# THE TASK
Set down only these lines, exactly: the line containing "turquoise pot [123,368,279,501] -> none" and all lines through the end of the data below. Omit pictures.

Scene difference descriptions:
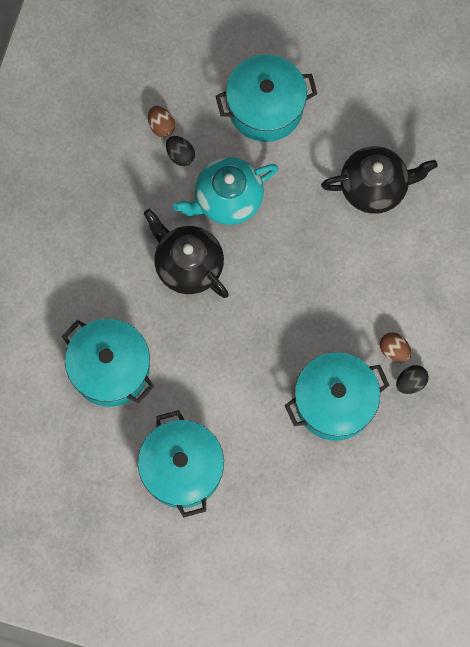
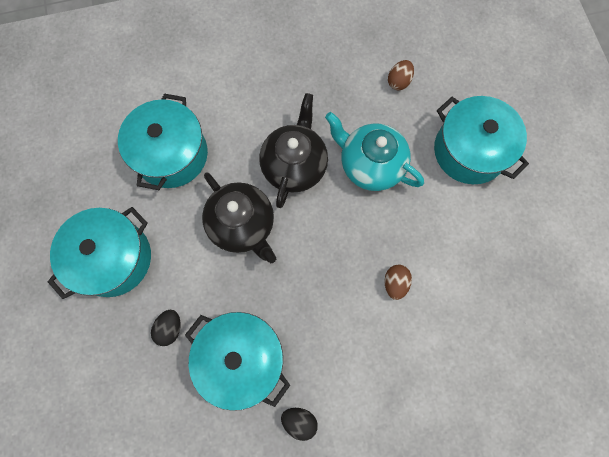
camera: 60 degrees right, 0 degrees up
black egg [166,136,195,166] -> black egg moved to [151,310,181,346]
black teapot [321,146,438,214] -> black teapot moved to [202,173,276,263]
brown egg [380,332,411,362] -> brown egg moved to [385,265,412,300]

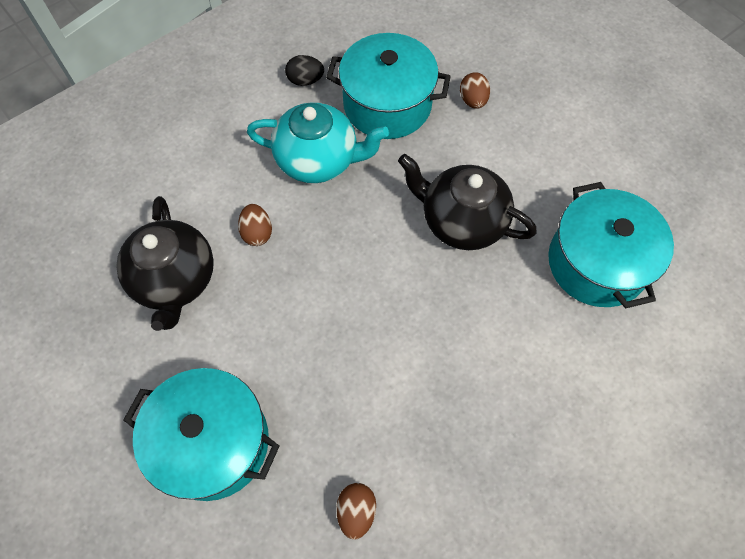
camera: 155 degrees right, 10 degrees down
turquoise pot [47,207,151,299] -> none
black egg [151,310,181,346] -> brown egg [460,72,490,109]
black teapot [259,93,328,208] -> black teapot moved to [116,196,214,331]
turquoise teapot [325,112,424,191] -> turquoise teapot moved to [247,102,389,183]

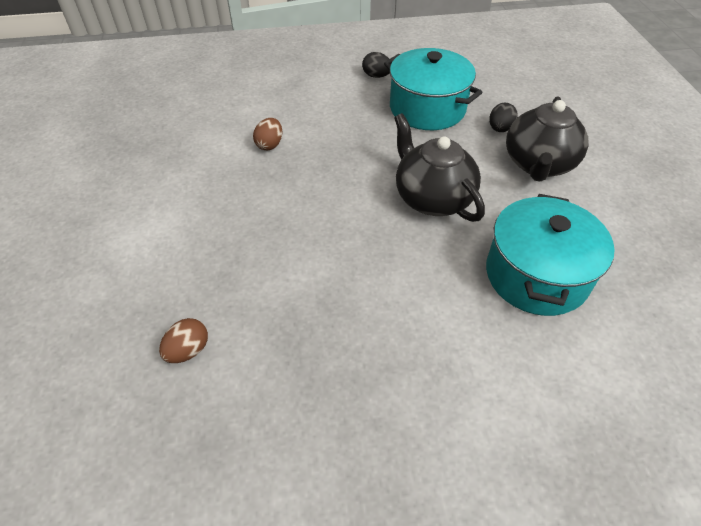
camera: 30 degrees right, 15 degrees down
black teapot [116,196,214,331] -> black teapot moved to [506,96,589,182]
turquoise pot [123,368,279,501] -> none
turquoise teapot [247,102,389,183] -> none
brown egg [460,72,490,109] -> black egg [489,103,518,132]

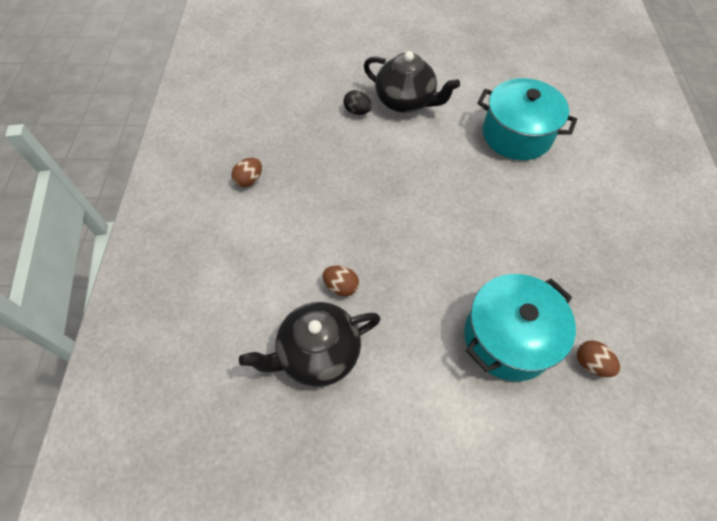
camera: 80 degrees left, 10 degrees up
black egg [362,52,391,78] -> brown egg [232,158,262,187]
turquoise pot [384,48,482,130] -> turquoise pot moved to [464,274,576,381]
black teapot [394,113,485,222] -> black teapot moved to [239,302,381,387]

# OUTPUT OF THE EXERCISE
turquoise pot [123,368,279,501] -> none
turquoise teapot [247,102,389,183] -> none
brown egg [460,72,490,109] -> black egg [489,103,518,132]

camera: 80 degrees left, 10 degrees up
black egg [362,52,391,78] -> brown egg [232,158,262,187]
turquoise pot [384,48,482,130] -> turquoise pot moved to [464,274,576,381]
black teapot [394,113,485,222] -> black teapot moved to [239,302,381,387]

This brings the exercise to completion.